EXERCISE DESCRIPTION: An exact reproduction of the listing, minus the pictures, is the required output.

INPUT DATA:
=== Begin Enclosure ===
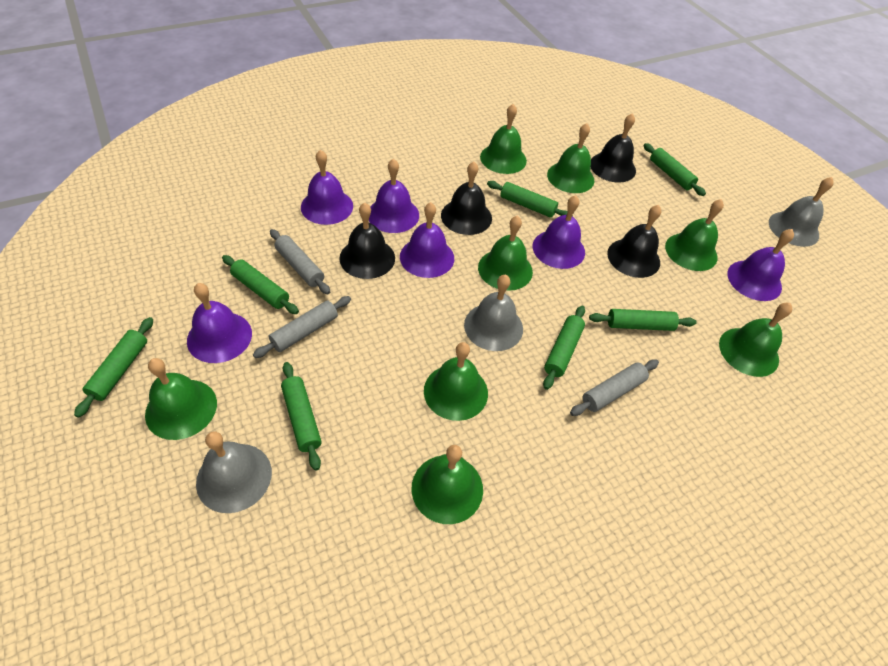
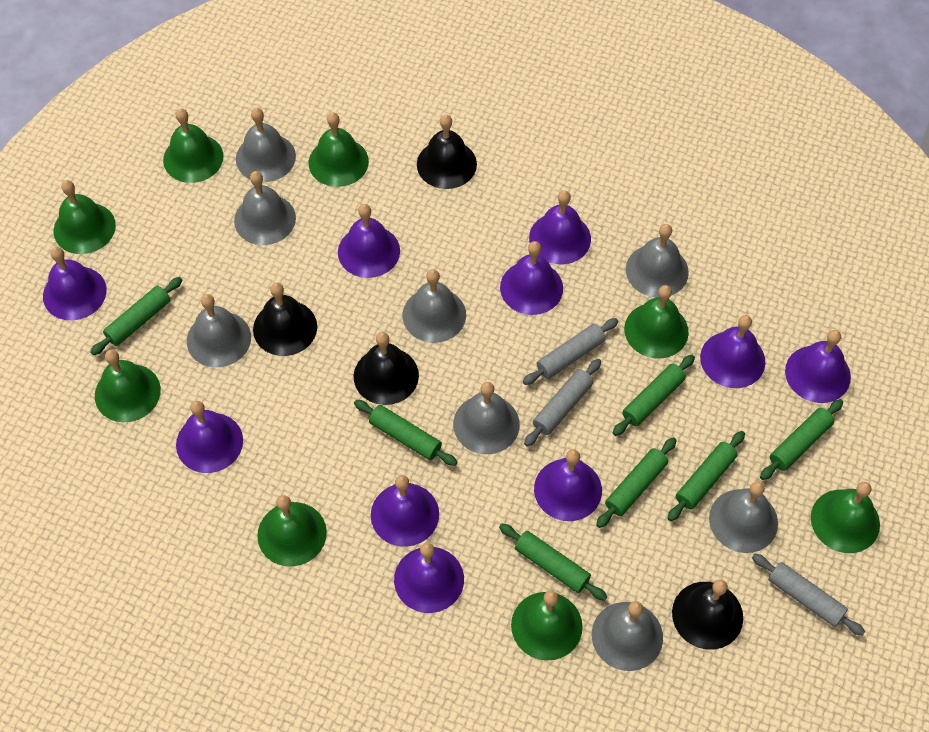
grey bell: 3 -> 8
purple bell: 6 -> 10

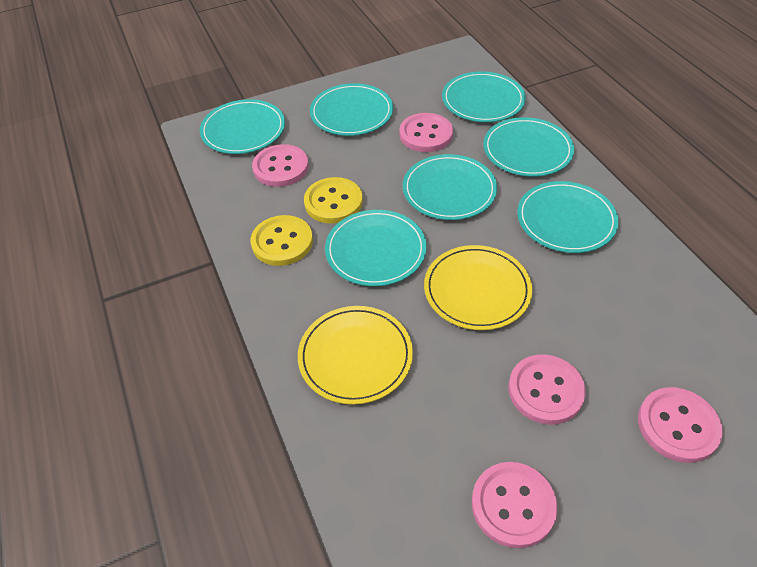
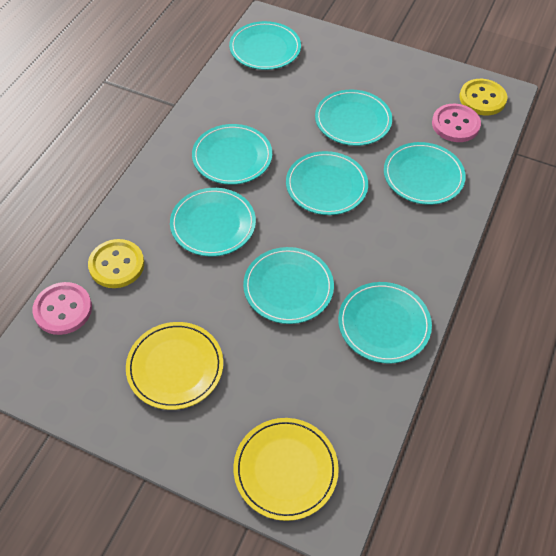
pink button: 5 -> 2
turquoise plate: 7 -> 8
=== End Enclosure ===
WRITTEN ANSWER:
grey bell: 3 -> 8
purple bell: 6 -> 10

pink button: 5 -> 2
turquoise plate: 7 -> 8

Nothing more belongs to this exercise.